*MATERIAL FOR THE TASK*.
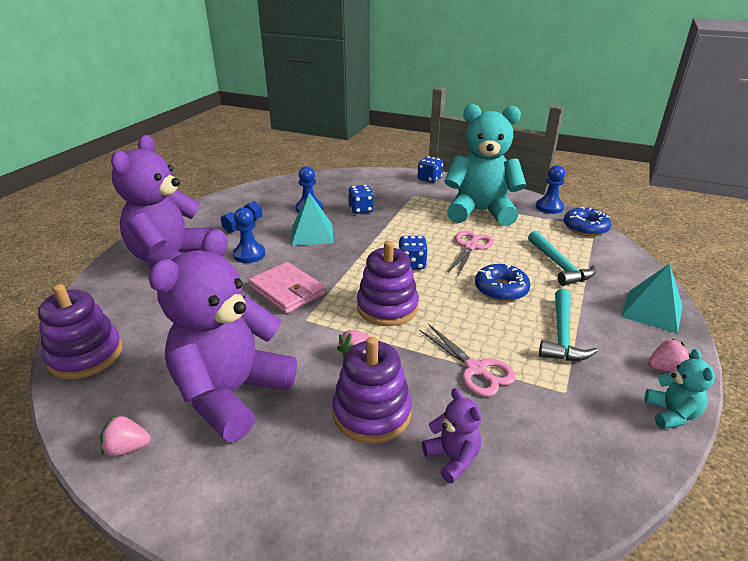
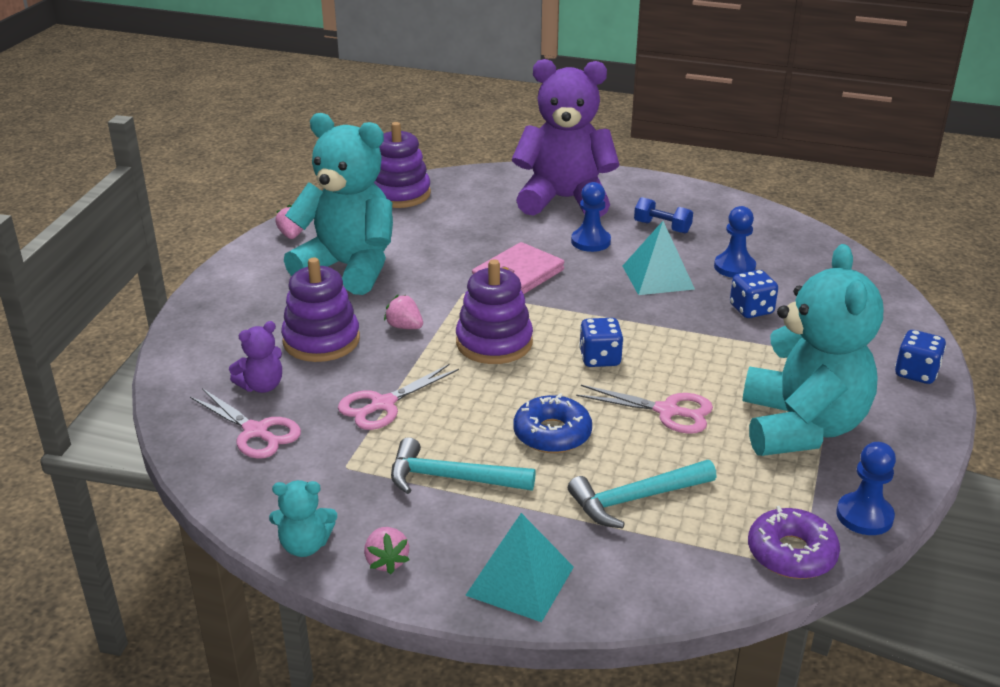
camera: 85 degrees right, 0 degrees up
(232, 394) = (349, 268): purple teddy bear -> turquoise teddy bear
(530, 458) = (256, 432): none -> pink scissors
(585, 228) = (791, 553): blue donut -> purple donut

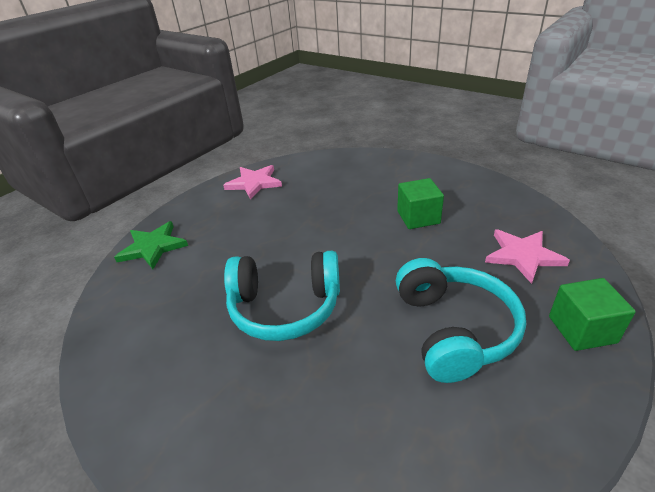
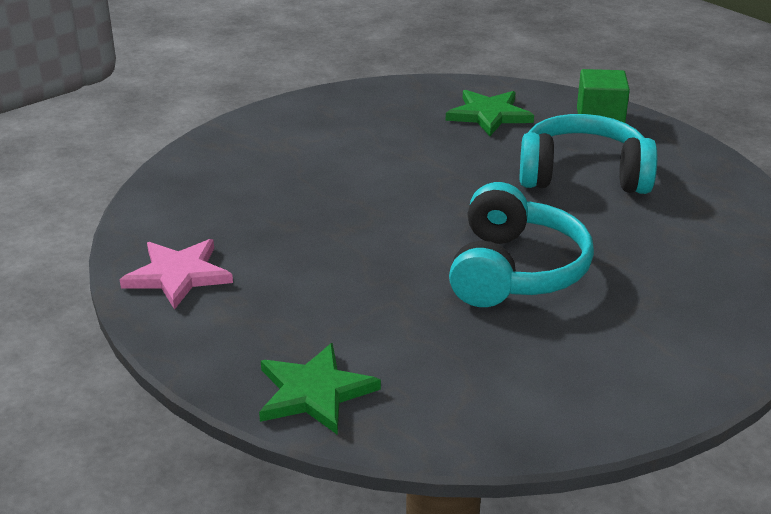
camera: 80 degrees left, 5 degrees down
(418, 217) = (382, 155): green cube -> none
(523, 256) = (489, 115): pink star -> green star

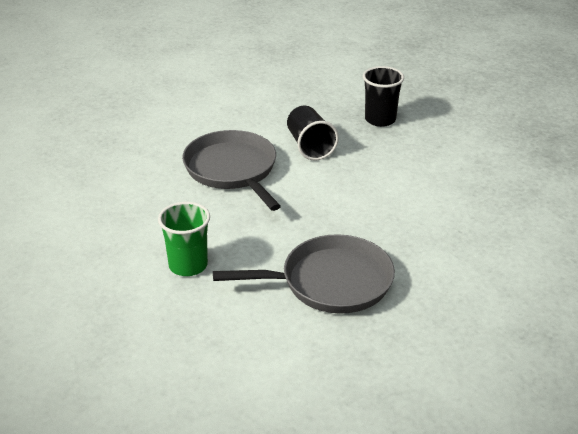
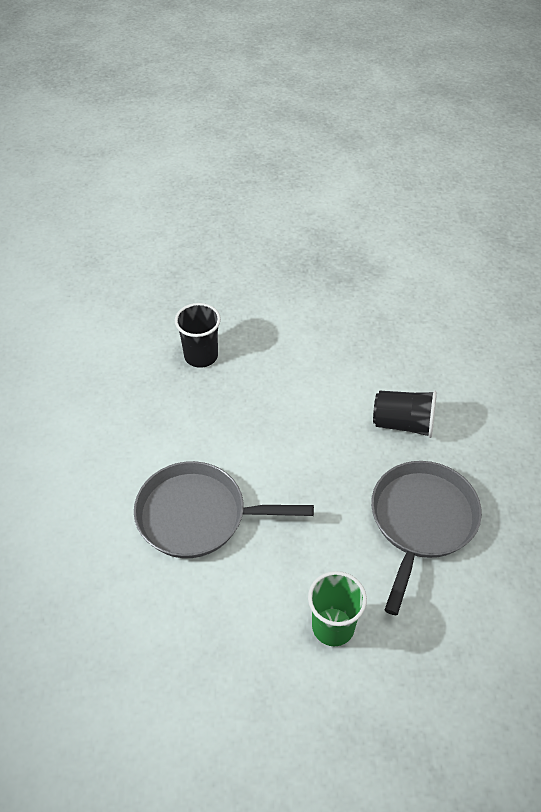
camera: 60 degrees left, 15 degrees up
(310, 146) = (204, 432): black cup -> black cup (403, 424)

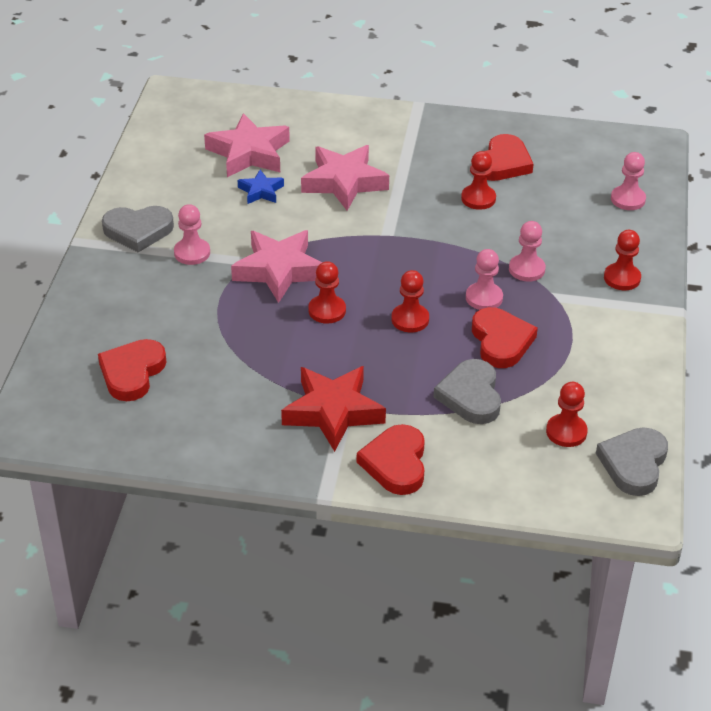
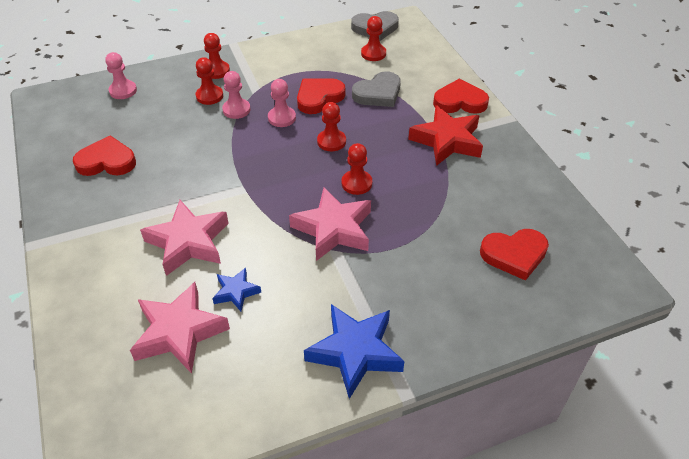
camera: 120 degrees left, 5 degrees up
(138, 231) = (355, 352): grey heart -> blue star
(192, 253) = (355, 295): pink pawn -> none
(396, 463) = (460, 101): red heart -> red heart turned 150 degrees counterclockwise
(478, 198) = (165, 158): red pawn -> red pawn (209, 96)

*WHAT YOU HAVE TO DO*. Repeat the lines above, from the one containing "camera: 120 degrees left, 5 degrees up" to the final line, word for word and with nothing else.

*RESPONSE*.
camera: 120 degrees left, 5 degrees up
(138, 231) = (355, 352): grey heart -> blue star
(192, 253) = (355, 295): pink pawn -> none
(396, 463) = (460, 101): red heart -> red heart turned 150 degrees counterclockwise
(478, 198) = (165, 158): red pawn -> red pawn (209, 96)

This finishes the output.